Your assignment: Find the lines of data that contain the string "objects", then list them.

Input data below:

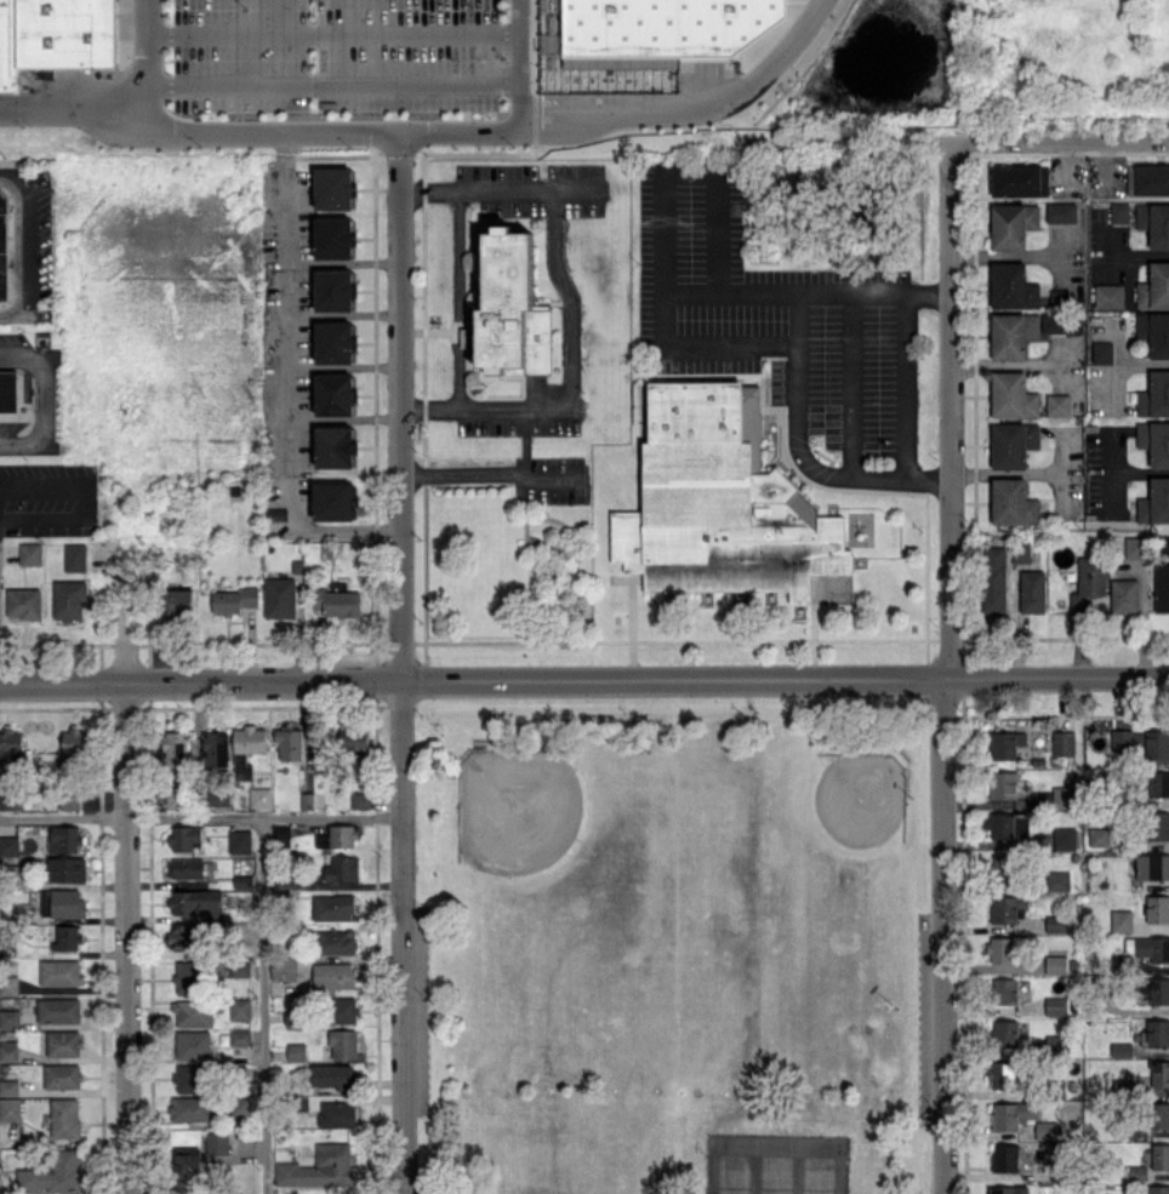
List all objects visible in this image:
building: (659, 24)
road: (328, 31)
building: (54, 36)
road: (141, 61)
road: (516, 61)
road: (329, 81)
road: (625, 110)
road: (196, 127)
road: (1062, 150)
road: (689, 172)
building: (1151, 179)
building: (1018, 180)
building: (332, 188)
building: (1060, 212)
building: (1119, 212)
building: (1154, 223)
building: (1012, 225)
building: (332, 237)
road: (22, 242)
building: (3, 244)
building: (1012, 287)
building: (1154, 287)
building: (333, 290)
building: (1108, 296)
building: (510, 308)
road: (569, 310)
road: (794, 315)
building: (1061, 323)
building: (1154, 332)
road: (283, 333)
building: (1012, 334)
road: (693, 341)
building: (334, 342)
building: (1101, 352)
road: (851, 381)
road: (902, 384)
building: (8, 391)
building: (334, 394)
building: (1154, 395)
building: (1012, 396)
road: (43, 398)
building: (1057, 404)
building: (1154, 442)
building: (1012, 444)
building: (334, 446)
road: (484, 476)
building: (716, 499)
building: (335, 500)
building: (1011, 502)
building: (1154, 502)
road: (348, 538)
building: (1165, 544)
building: (1135, 547)
building: (1020, 552)
building: (30, 553)
building: (75, 557)
building: (994, 579)
building: (1088, 584)
building: (1161, 588)
building: (1031, 591)
building: (1124, 596)
building: (279, 597)
building: (69, 599)
building: (234, 600)
building: (177, 602)
building: (338, 602)
building: (23, 603)
road: (400, 660)
road: (947, 673)
road: (584, 679)
building: (354, 738)
building: (1063, 742)
building: (289, 743)
building: (10, 744)
building: (1004, 744)
building: (1157, 744)
building: (74, 745)
building: (247, 747)
building: (174, 748)
building: (215, 748)
building: (1159, 784)
building: (1002, 785)
building: (218, 797)
building: (260, 797)
building: (1063, 797)
building: (174, 798)
building: (12, 799)
building: (69, 799)
building: (361, 799)
road: (200, 817)
building: (999, 825)
building: (1157, 825)
building: (281, 834)
park: (819, 834)
building: (185, 837)
building: (1098, 837)
building: (64, 838)
building: (1064, 838)
building: (240, 841)
building: (9, 845)
park: (560, 852)
building: (1152, 866)
building: (184, 868)
building: (66, 869)
building: (342, 869)
building: (1002, 869)
building: (1057, 881)
building: (62, 903)
building: (198, 903)
building: (333, 907)
building: (1006, 908)
building: (1157, 909)
building: (1121, 920)
building: (1057, 923)
building: (183, 936)
building: (67, 937)
road: (125, 938)
building: (336, 942)
park: (671, 943)
building: (1150, 948)
building: (1055, 964)
building: (239, 968)
building: (283, 968)
building: (60, 972)
building: (333, 975)
building: (187, 977)
building: (8, 985)
building: (1005, 990)
building: (1154, 990)
road: (264, 1005)
building: (1054, 1005)
building: (240, 1009)
building: (343, 1009)
building: (59, 1010)
building: (193, 1013)
building: (9, 1018)
building: (1155, 1034)
building: (240, 1037)
building: (1051, 1042)
building: (64, 1043)
building: (343, 1043)
building: (193, 1045)
building: (1121, 1049)
building: (9, 1050)
building: (296, 1051)
building: (1159, 1072)
building: (331, 1074)
building: (62, 1075)
building: (1002, 1075)
building: (191, 1078)
building: (9, 1087)
building: (10, 1108)
building: (189, 1109)
building: (338, 1113)
building: (1012, 1114)
building: (1159, 1115)
building: (65, 1117)
building: (217, 1142)
building: (1160, 1156)
building: (1004, 1157)
park: (775, 1165)
building: (185, 1168)
building: (323, 1168)
building: (1135, 1173)
building: (52, 1174)
building: (1158, 1189)
building: (1008, 1190)

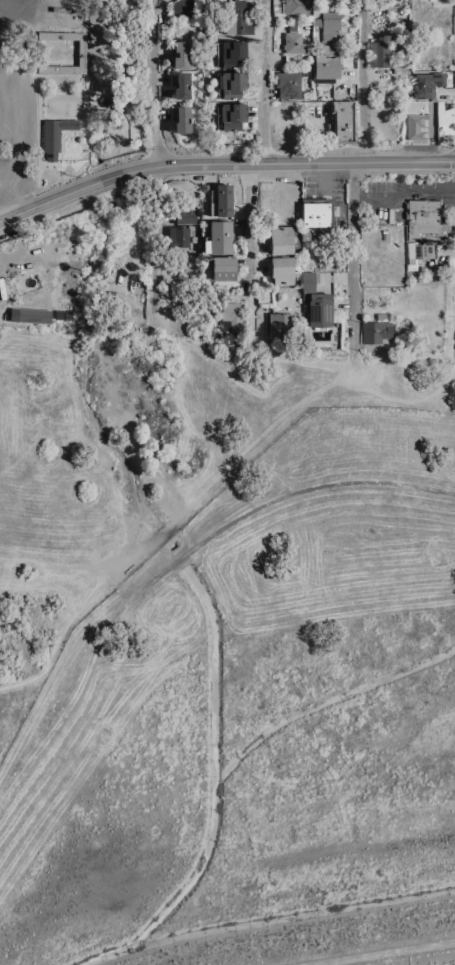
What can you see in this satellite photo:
building: (334, 0)
building: (296, 6)
building: (423, 14)
building: (239, 19)
building: (330, 24)
building: (293, 42)
building: (325, 48)
building: (82, 51)
building: (232, 52)
building: (181, 53)
building: (379, 53)
building: (422, 60)
building: (326, 66)
building: (180, 83)
building: (232, 83)
building: (288, 83)
building: (428, 83)
building: (232, 114)
building: (446, 117)
building: (180, 118)
building: (343, 121)
building: (416, 124)
building: (56, 134)
road: (452, 147)
road: (156, 154)
road: (222, 164)
road: (258, 168)
road: (451, 172)
road: (325, 177)
road: (356, 177)
road: (376, 193)
parking lot: (328, 194)
parking lot: (403, 196)
building: (222, 200)
road: (2, 211)
building: (316, 211)
building: (186, 215)
building: (423, 215)
building: (389, 235)
building: (178, 236)
building: (219, 237)
building: (281, 239)
building: (420, 250)
building: (222, 267)
building: (282, 269)
building: (308, 281)
building: (264, 294)
building: (319, 309)
building: (32, 314)
building: (231, 314)
building: (63, 316)
building: (279, 322)
building: (376, 331)
road: (354, 367)
road: (175, 565)
road: (383, 953)

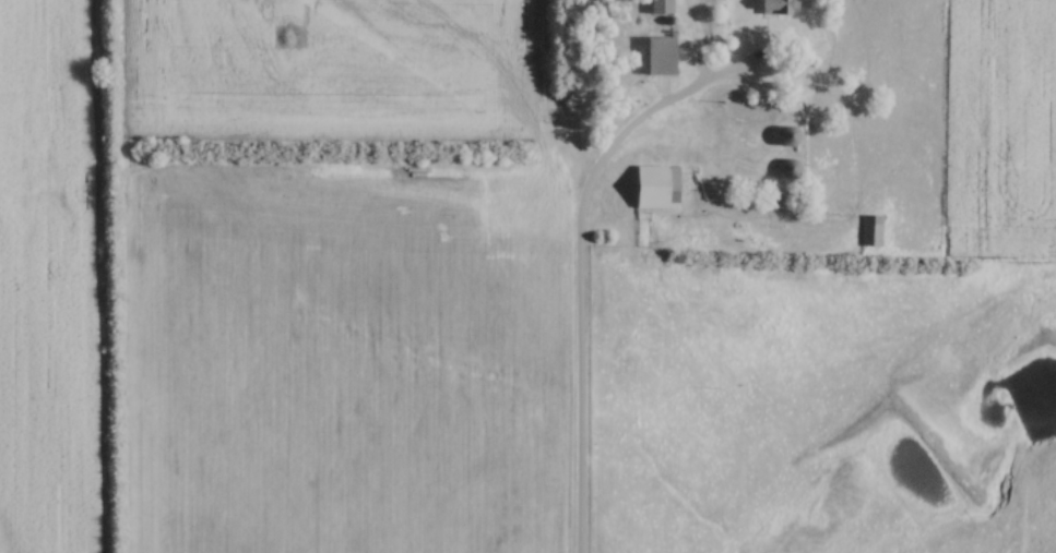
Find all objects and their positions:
building: (665, 7)
building: (784, 7)
building: (665, 56)
building: (800, 136)
building: (661, 188)
building: (875, 230)
road: (579, 268)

End of Input data.

Task output:
List all objects visible in this image:
Find all objects and their positions:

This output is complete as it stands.